## What this task involves
Go through the data line by line. Copy each one holding the string "cyan".
Data for this task below:
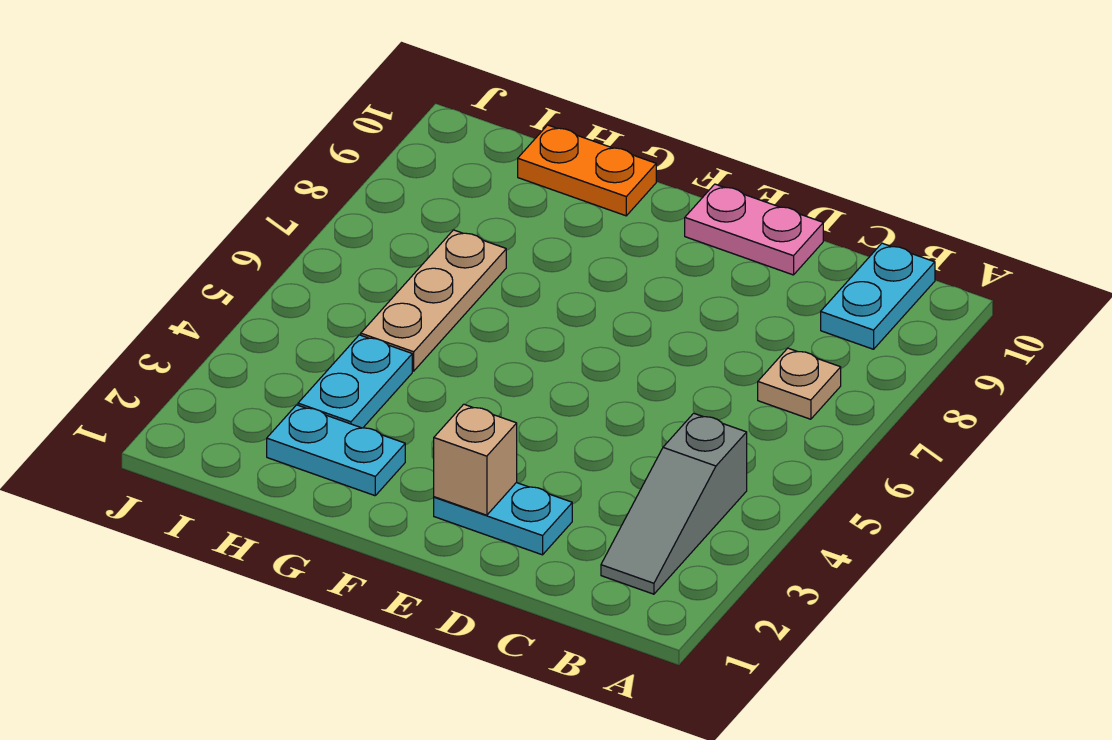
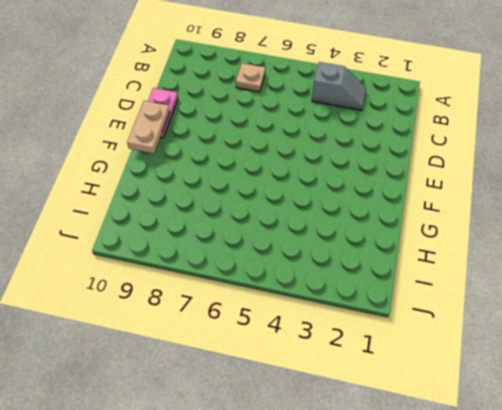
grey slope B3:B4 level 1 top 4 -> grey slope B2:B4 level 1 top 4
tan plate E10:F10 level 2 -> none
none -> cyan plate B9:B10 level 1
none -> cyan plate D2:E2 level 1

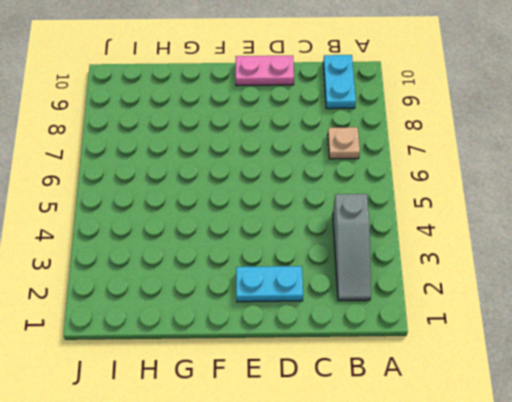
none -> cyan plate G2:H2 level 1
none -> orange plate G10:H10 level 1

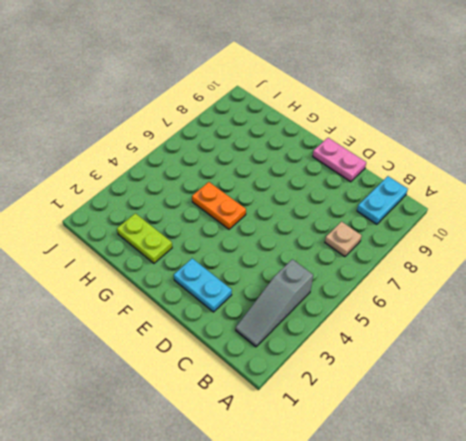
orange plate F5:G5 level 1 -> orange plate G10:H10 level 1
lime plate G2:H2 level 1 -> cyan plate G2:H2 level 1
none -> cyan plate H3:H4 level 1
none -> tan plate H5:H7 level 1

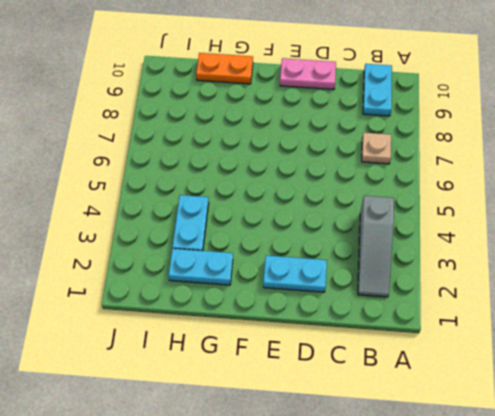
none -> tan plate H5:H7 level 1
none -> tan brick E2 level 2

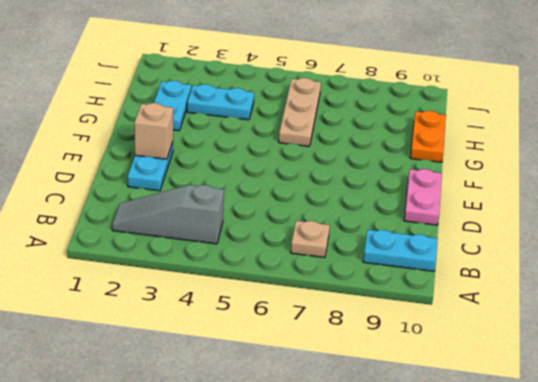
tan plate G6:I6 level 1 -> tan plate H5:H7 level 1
End of Data for this task.
## Finished exercise
none -> cyan plate B9:B10 level 1
none -> cyan plate D2:E2 level 1
none -> cyan plate G2:H2 level 1
lime plate G2:H2 level 1 -> cyan plate G2:H2 level 1
none -> cyan plate H3:H4 level 1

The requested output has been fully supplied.